_EXERCISE DESCRIPTION_
When you reach the line containing "SD pin CS: D10 -> D5" in the records below, start copying exactly, and stop once you have copied the line containing "RFID3 pin MISO: D5 -> D6".

_INPUT MATERIAL_

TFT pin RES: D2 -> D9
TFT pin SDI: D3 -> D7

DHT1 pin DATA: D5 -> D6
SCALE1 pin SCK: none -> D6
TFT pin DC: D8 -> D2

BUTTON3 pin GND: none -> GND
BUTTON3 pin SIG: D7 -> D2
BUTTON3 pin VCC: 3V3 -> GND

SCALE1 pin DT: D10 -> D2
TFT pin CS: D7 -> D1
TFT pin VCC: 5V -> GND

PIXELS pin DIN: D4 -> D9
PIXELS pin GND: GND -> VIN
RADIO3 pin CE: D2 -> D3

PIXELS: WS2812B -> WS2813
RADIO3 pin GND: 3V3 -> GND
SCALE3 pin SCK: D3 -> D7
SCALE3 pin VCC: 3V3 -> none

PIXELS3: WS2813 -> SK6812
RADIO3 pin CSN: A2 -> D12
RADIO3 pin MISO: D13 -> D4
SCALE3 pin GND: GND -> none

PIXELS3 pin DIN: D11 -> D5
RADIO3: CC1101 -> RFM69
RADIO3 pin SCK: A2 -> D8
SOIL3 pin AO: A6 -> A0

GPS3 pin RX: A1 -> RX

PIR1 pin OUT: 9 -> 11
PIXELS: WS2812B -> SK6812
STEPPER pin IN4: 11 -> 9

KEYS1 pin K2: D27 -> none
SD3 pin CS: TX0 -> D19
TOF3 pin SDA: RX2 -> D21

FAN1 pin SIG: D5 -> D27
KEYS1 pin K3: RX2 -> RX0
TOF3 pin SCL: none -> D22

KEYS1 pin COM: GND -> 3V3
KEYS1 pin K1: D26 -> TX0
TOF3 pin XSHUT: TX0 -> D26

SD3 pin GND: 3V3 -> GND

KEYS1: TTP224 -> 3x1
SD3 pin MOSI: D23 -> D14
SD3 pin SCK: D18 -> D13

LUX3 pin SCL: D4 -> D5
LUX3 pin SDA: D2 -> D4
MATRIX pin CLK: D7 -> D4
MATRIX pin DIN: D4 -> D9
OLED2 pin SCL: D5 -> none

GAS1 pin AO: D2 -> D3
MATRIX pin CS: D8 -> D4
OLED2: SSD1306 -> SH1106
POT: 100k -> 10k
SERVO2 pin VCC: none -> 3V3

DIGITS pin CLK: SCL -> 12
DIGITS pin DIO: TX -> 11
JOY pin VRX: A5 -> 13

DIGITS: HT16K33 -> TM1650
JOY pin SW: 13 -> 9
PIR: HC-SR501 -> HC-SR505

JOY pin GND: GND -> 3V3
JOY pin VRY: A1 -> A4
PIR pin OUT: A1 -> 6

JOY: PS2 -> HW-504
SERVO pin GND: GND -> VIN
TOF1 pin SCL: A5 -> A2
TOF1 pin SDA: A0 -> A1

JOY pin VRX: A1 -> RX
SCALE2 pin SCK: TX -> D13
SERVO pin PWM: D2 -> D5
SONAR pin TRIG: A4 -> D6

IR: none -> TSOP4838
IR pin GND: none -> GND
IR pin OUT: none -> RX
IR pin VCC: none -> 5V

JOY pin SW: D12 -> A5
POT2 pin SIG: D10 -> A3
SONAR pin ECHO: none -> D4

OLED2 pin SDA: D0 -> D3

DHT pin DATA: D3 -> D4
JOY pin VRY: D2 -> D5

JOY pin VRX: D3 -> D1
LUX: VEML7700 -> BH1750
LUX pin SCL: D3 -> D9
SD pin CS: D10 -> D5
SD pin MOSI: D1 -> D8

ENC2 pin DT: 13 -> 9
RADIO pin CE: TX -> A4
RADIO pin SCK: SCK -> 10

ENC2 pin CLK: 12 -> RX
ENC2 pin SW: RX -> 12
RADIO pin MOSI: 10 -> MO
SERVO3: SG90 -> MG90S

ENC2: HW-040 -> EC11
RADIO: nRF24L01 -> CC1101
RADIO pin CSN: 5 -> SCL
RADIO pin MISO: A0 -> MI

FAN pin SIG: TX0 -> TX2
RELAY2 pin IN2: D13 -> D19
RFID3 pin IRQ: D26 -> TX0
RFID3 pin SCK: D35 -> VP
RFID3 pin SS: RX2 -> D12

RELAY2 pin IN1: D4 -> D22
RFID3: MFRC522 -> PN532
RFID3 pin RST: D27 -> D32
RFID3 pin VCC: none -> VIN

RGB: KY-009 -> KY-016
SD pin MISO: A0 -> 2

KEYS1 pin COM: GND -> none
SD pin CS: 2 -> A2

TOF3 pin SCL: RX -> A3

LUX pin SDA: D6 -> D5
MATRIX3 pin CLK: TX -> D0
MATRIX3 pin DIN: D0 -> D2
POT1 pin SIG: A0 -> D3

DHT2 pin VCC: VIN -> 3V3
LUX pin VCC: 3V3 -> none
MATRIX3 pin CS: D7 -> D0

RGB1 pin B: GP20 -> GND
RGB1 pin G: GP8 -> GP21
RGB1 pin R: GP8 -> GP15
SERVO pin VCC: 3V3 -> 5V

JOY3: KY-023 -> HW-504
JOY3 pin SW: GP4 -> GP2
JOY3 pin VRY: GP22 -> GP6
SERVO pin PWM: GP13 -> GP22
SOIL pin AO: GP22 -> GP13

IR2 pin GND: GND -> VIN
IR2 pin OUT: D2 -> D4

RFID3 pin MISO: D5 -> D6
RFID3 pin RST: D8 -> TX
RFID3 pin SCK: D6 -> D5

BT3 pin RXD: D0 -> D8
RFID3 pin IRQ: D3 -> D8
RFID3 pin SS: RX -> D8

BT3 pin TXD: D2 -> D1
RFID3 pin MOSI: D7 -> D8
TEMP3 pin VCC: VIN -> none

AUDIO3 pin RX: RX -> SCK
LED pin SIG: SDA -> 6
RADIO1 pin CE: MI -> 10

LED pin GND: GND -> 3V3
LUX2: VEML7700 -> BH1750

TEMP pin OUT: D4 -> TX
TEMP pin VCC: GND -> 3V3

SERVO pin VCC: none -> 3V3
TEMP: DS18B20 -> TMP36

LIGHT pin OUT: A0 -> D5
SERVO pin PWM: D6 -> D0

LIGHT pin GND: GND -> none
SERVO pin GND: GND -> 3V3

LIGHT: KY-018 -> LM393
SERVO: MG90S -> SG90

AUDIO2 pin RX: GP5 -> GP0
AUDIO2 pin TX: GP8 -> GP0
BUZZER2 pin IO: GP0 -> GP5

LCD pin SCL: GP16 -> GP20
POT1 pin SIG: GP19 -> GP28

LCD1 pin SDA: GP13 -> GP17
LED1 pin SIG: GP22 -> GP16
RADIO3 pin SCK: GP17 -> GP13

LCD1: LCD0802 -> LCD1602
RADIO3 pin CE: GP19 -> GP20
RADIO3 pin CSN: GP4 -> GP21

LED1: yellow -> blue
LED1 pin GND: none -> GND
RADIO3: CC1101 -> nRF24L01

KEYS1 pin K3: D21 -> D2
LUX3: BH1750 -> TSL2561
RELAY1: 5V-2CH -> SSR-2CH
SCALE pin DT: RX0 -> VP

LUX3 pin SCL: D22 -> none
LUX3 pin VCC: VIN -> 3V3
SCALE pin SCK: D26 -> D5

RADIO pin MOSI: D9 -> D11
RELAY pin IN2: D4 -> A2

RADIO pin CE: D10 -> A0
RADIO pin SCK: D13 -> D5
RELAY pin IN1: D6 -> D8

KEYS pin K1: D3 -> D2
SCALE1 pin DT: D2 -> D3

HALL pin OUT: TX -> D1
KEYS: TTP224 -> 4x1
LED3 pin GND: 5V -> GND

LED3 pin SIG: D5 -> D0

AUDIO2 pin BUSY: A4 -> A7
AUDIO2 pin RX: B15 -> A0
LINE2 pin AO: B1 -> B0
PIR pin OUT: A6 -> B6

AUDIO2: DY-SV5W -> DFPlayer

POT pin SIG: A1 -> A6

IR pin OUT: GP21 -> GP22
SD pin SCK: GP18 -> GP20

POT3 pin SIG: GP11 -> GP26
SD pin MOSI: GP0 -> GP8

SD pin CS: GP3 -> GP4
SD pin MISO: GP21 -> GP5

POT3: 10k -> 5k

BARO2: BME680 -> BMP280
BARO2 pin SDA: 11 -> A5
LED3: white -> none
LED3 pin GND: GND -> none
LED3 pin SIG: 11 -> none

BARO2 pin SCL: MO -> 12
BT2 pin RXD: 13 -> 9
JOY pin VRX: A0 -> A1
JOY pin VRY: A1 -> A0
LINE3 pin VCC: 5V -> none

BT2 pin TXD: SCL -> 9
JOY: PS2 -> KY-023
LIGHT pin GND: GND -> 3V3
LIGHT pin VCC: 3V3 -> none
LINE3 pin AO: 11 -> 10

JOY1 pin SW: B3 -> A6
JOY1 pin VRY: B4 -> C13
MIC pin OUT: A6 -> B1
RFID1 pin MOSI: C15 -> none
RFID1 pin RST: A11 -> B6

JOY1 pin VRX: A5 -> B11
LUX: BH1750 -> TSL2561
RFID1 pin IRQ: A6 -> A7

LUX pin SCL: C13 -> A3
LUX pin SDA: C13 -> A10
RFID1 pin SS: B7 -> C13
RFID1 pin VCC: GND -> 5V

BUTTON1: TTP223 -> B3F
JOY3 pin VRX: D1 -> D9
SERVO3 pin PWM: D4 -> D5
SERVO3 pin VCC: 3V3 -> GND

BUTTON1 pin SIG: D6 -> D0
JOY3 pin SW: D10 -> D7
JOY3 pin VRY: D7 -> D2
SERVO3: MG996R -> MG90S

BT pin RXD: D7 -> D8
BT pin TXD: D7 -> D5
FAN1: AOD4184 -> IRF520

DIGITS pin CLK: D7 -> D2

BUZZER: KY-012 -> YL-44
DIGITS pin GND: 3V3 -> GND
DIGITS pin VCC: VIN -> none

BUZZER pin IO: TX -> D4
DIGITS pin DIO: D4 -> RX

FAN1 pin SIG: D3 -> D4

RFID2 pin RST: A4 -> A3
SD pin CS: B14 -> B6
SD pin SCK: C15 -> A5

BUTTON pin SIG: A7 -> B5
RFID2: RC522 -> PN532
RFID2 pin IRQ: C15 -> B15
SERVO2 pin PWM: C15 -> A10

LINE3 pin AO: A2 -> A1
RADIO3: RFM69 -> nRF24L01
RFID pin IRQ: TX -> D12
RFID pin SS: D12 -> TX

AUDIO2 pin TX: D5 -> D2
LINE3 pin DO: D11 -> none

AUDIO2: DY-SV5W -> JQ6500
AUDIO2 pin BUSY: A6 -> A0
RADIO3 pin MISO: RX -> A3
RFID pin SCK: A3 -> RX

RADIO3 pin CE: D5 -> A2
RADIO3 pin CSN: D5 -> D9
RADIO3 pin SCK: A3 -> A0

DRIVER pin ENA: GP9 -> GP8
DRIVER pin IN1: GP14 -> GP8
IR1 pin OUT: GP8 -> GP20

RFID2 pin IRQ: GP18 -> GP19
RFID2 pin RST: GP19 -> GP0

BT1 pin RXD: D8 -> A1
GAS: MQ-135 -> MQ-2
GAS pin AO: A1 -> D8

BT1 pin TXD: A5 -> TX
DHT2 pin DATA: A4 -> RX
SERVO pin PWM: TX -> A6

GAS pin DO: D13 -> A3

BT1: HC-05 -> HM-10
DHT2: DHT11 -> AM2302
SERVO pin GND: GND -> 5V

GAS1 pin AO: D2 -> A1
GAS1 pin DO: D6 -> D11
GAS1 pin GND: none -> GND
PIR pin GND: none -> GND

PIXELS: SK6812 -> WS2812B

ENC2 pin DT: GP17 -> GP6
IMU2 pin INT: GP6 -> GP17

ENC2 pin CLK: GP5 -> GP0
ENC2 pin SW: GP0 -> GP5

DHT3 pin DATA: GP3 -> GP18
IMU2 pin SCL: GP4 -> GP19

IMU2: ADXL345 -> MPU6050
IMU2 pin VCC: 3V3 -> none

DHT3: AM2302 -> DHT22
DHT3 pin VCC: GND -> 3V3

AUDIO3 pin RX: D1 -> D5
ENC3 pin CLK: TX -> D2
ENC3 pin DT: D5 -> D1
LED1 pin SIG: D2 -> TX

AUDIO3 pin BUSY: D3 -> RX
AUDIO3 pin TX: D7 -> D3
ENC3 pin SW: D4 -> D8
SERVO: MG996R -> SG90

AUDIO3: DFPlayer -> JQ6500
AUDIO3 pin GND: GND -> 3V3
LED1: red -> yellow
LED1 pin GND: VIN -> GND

_ANSWER BOX_
SD pin CS: D10 -> D5
SD pin MOSI: D1 -> D8

ENC2 pin DT: 13 -> 9
RADIO pin CE: TX -> A4
RADIO pin SCK: SCK -> 10

ENC2 pin CLK: 12 -> RX
ENC2 pin SW: RX -> 12
RADIO pin MOSI: 10 -> MO
SERVO3: SG90 -> MG90S

ENC2: HW-040 -> EC11
RADIO: nRF24L01 -> CC1101
RADIO pin CSN: 5 -> SCL
RADIO pin MISO: A0 -> MI

FAN pin SIG: TX0 -> TX2
RELAY2 pin IN2: D13 -> D19
RFID3 pin IRQ: D26 -> TX0
RFID3 pin SCK: D35 -> VP
RFID3 pin SS: RX2 -> D12

RELAY2 pin IN1: D4 -> D22
RFID3: MFRC522 -> PN532
RFID3 pin RST: D27 -> D32
RFID3 pin VCC: none -> VIN

RGB: KY-009 -> KY-016
SD pin MISO: A0 -> 2

KEYS1 pin COM: GND -> none
SD pin CS: 2 -> A2

TOF3 pin SCL: RX -> A3

LUX pin SDA: D6 -> D5
MATRIX3 pin CLK: TX -> D0
MATRIX3 pin DIN: D0 -> D2
POT1 pin SIG: A0 -> D3

DHT2 pin VCC: VIN -> 3V3
LUX pin VCC: 3V3 -> none
MATRIX3 pin CS: D7 -> D0

RGB1 pin B: GP20 -> GND
RGB1 pin G: GP8 -> GP21
RGB1 pin R: GP8 -> GP15
SERVO pin VCC: 3V3 -> 5V

JOY3: KY-023 -> HW-504
JOY3 pin SW: GP4 -> GP2
JOY3 pin VRY: GP22 -> GP6
SERVO pin PWM: GP13 -> GP22
SOIL pin AO: GP22 -> GP13

IR2 pin GND: GND -> VIN
IR2 pin OUT: D2 -> D4

RFID3 pin MISO: D5 -> D6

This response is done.